-- start of Data shown --
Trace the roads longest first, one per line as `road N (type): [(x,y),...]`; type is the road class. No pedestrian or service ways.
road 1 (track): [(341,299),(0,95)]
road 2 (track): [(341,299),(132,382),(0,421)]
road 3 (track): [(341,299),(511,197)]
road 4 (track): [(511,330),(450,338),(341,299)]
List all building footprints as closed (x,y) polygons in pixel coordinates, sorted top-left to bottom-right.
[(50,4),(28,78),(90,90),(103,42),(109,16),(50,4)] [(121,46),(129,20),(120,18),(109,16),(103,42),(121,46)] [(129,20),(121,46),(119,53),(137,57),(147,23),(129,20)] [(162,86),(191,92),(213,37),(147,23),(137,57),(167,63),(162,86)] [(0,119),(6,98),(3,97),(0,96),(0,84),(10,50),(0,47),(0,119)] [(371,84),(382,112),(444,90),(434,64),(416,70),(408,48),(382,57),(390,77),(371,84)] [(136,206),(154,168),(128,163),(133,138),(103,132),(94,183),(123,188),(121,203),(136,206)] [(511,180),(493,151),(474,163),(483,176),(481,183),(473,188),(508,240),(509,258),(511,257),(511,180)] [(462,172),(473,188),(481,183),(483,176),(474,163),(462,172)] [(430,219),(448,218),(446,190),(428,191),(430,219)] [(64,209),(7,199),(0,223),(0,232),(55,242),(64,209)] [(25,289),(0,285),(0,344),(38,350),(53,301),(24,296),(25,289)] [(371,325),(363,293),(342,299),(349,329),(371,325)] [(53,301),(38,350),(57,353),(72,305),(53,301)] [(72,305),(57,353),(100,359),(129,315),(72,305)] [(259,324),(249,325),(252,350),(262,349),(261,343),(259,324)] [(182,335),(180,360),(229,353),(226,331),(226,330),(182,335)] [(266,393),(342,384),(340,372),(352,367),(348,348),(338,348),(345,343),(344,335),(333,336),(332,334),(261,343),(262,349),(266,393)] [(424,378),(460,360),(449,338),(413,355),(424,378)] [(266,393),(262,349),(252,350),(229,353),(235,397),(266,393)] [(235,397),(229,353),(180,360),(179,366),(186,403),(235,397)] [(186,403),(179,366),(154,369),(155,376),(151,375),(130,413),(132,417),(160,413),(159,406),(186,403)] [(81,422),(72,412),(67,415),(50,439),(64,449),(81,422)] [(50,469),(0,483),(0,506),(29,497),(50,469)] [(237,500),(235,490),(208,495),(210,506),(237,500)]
-- end of Data shown --
**Given instruction**
Please reproduce every row above without changing a single character.

**Output of the task**
Trace the roads longest first, one per line as `road N (type): [(x,y),...]`; type is the road class. No pedestrian or service ways.
road 1 (track): [(341,299),(0,95)]
road 2 (track): [(341,299),(132,382),(0,421)]
road 3 (track): [(341,299),(511,197)]
road 4 (track): [(511,330),(450,338),(341,299)]
List all building footprints as closed (x,y) polygons in pixel coordinates, sorted top-left to bottom-right.
[(50,4),(28,78),(90,90),(103,42),(109,16),(50,4)] [(121,46),(129,20),(120,18),(109,16),(103,42),(121,46)] [(129,20),(121,46),(119,53),(137,57),(147,23),(129,20)] [(162,86),(191,92),(213,37),(147,23),(137,57),(167,63),(162,86)] [(0,119),(6,98),(3,97),(0,96),(0,84),(10,50),(0,47),(0,119)] [(371,84),(382,112),(444,90),(434,64),(416,70),(408,48),(382,57),(390,77),(371,84)] [(136,206),(154,168),(128,163),(133,138),(103,132),(94,183),(123,188),(121,203),(136,206)] [(511,180),(493,151),(474,163),(483,176),(481,183),(473,188),(508,240),(509,258),(511,257),(511,180)] [(462,172),(473,188),(481,183),(483,176),(474,163),(462,172)] [(430,219),(448,218),(446,190),(428,191),(430,219)] [(64,209),(7,199),(0,223),(0,232),(55,242),(64,209)] [(25,289),(0,285),(0,344),(38,350),(53,301),(24,296),(25,289)] [(371,325),(363,293),(342,299),(349,329),(371,325)] [(53,301),(38,350),(57,353),(72,305),(53,301)] [(72,305),(57,353),(100,359),(129,315),(72,305)] [(259,324),(249,325),(252,350),(262,349),(261,343),(259,324)] [(182,335),(180,360),(229,353),(226,331),(226,330),(182,335)] [(266,393),(342,384),(340,372),(352,367),(348,348),(338,348),(345,343),(344,335),(333,336),(332,334),(261,343),(262,349),(266,393)] [(424,378),(460,360),(449,338),(413,355),(424,378)] [(266,393),(262,349),(252,350),(229,353),(235,397),(266,393)] [(235,397),(229,353),(180,360),(179,366),(186,403),(235,397)] [(186,403),(179,366),(154,369),(155,376),(151,375),(130,413),(132,417),(160,413),(159,406),(186,403)] [(81,422),(72,412),(67,415),(50,439),(64,449),(81,422)] [(50,469),(0,483),(0,506),(29,497),(50,469)] [(237,500),(235,490),(208,495),(210,506),(237,500)]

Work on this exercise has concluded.